Task inputs —
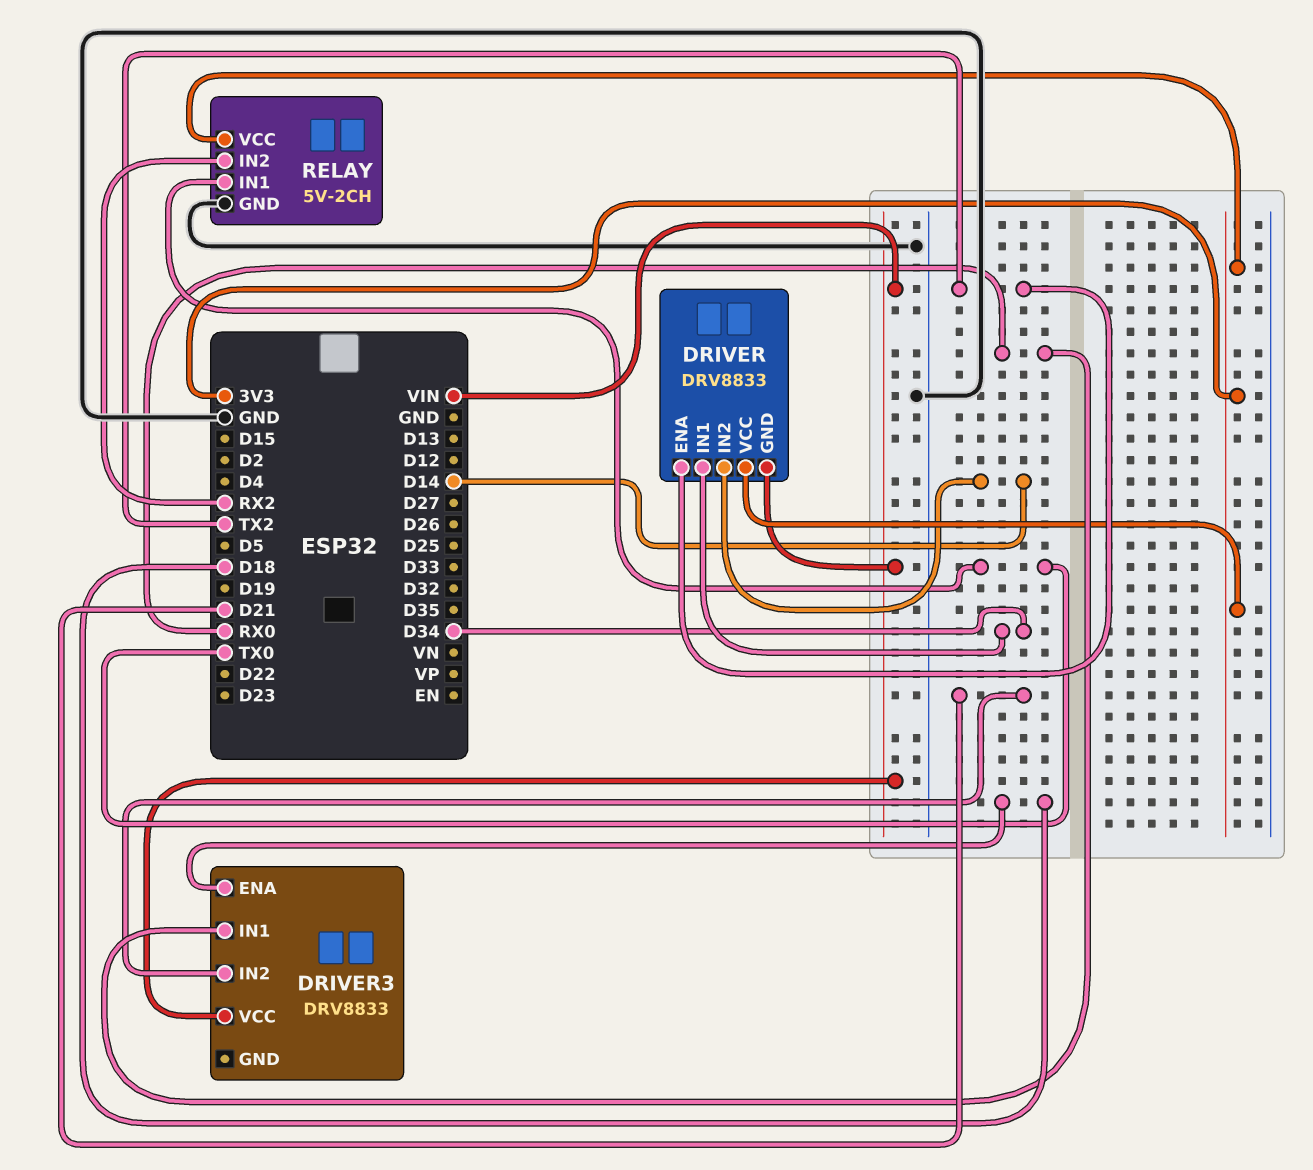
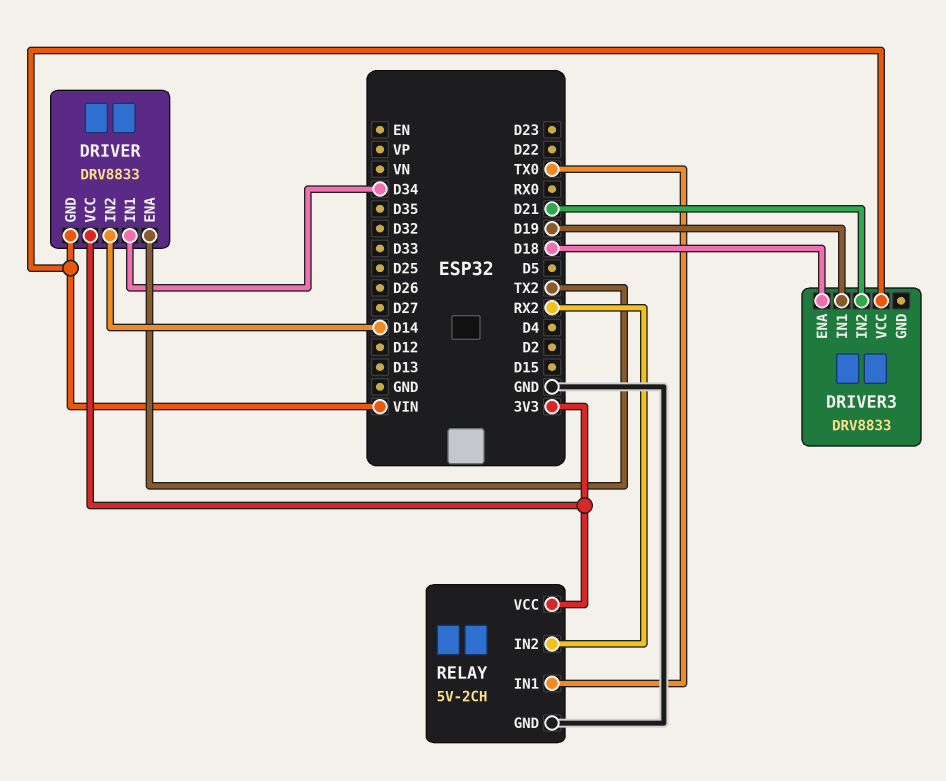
DRIVER3 pin IN1: RX0 -> D19

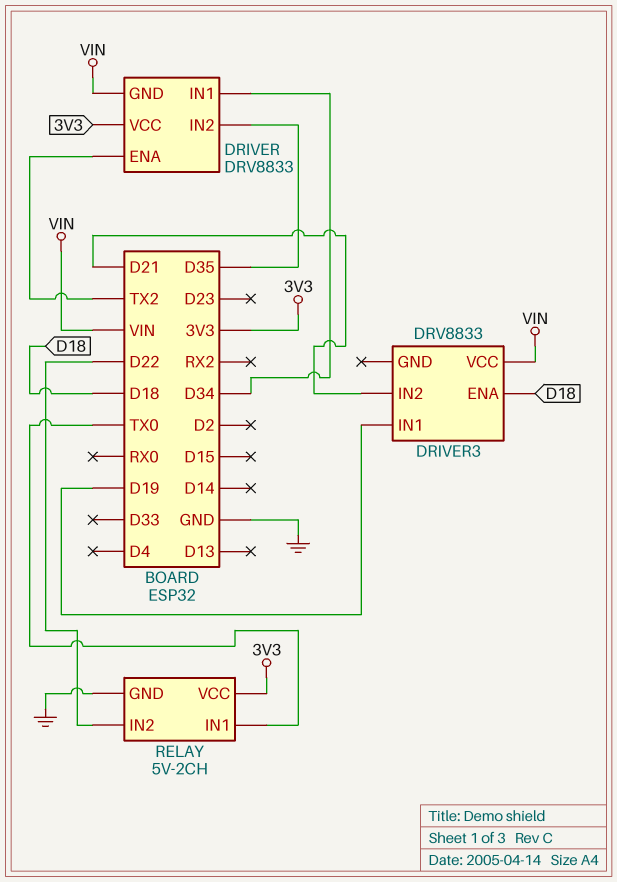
DRIVER pin IN2: D14 -> D35
RELAY pin IN2: RX2 -> D22

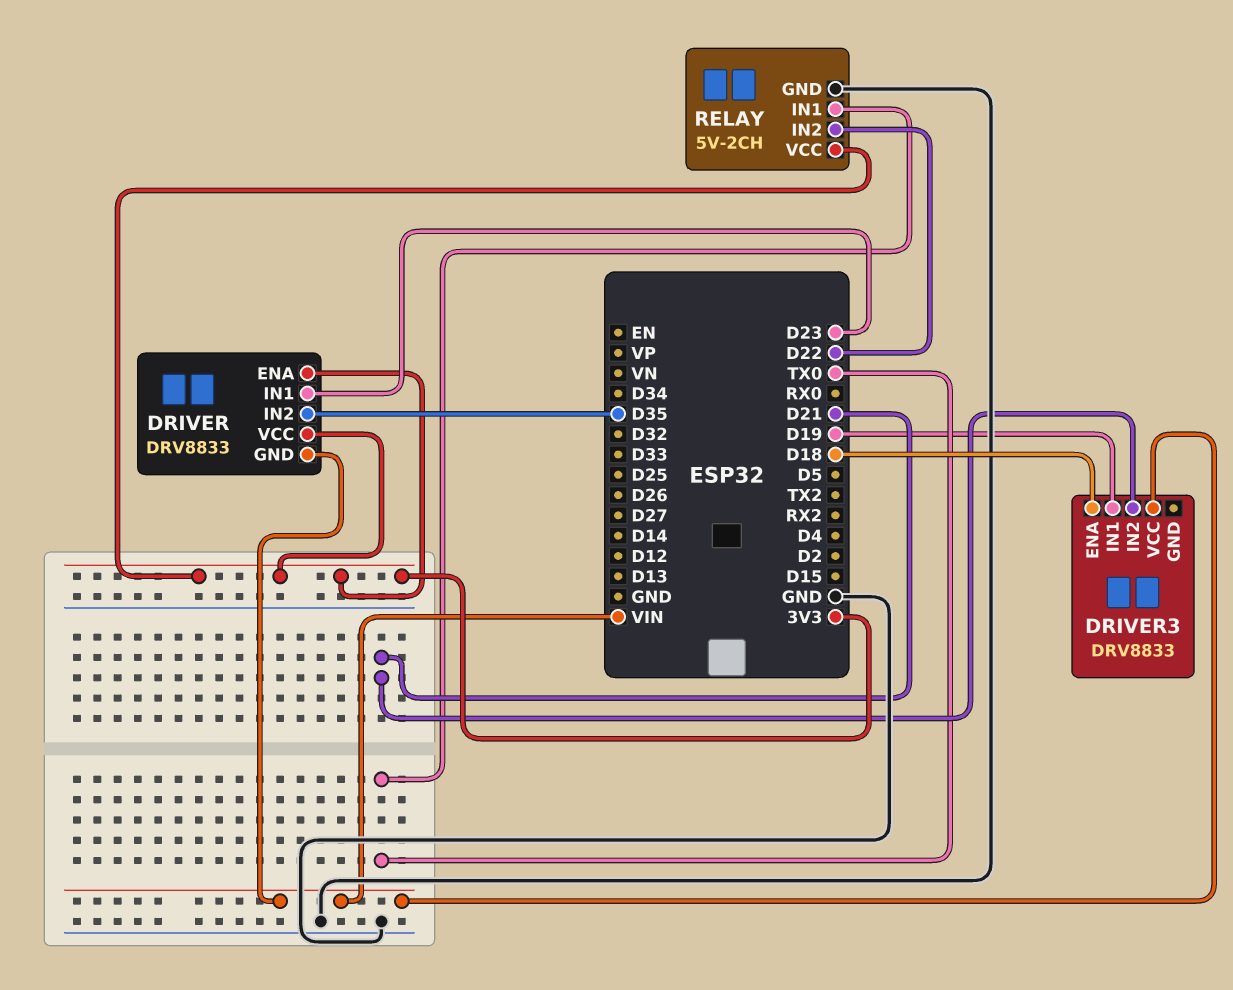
DRIVER pin ENA: TX2 -> 3V3
DRIVER pin IN1: D34 -> D23

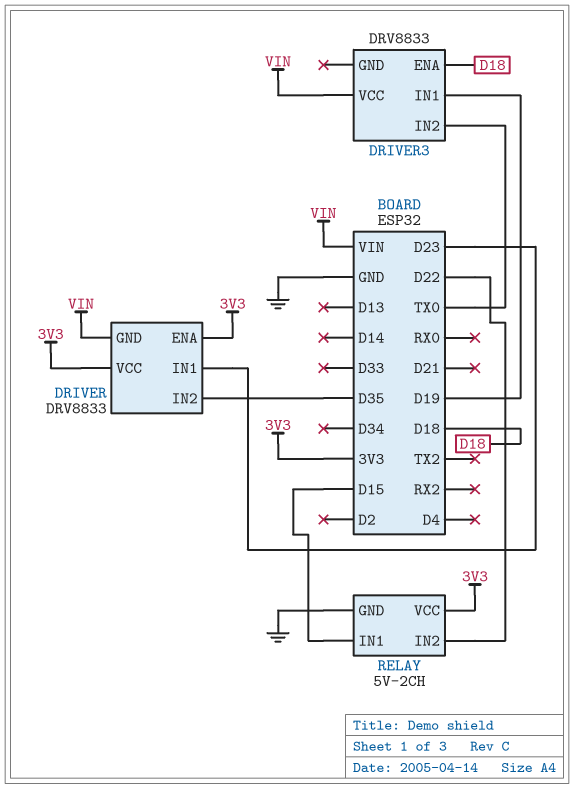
DRIVER3 pin IN2: D21 -> TX0
RELAY pin IN1: TX0 -> D15

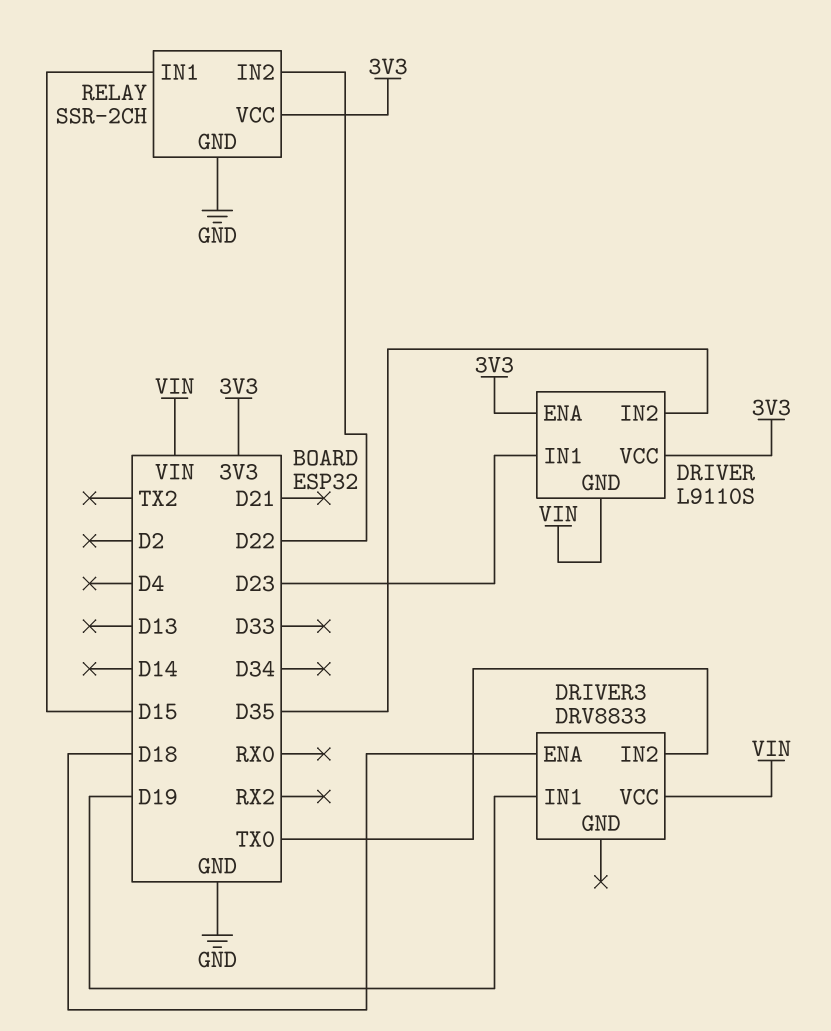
DRIVER: DRV8833 -> L9110S
RELAY: 5V-2CH -> SSR-2CH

Goal of the exercise — Please filter the listing down to lines that include the word "RELAY".

Answer below —
RELAY pin IN2: RX2 -> D22
RELAY pin IN1: TX0 -> D15
RELAY: 5V-2CH -> SSR-2CH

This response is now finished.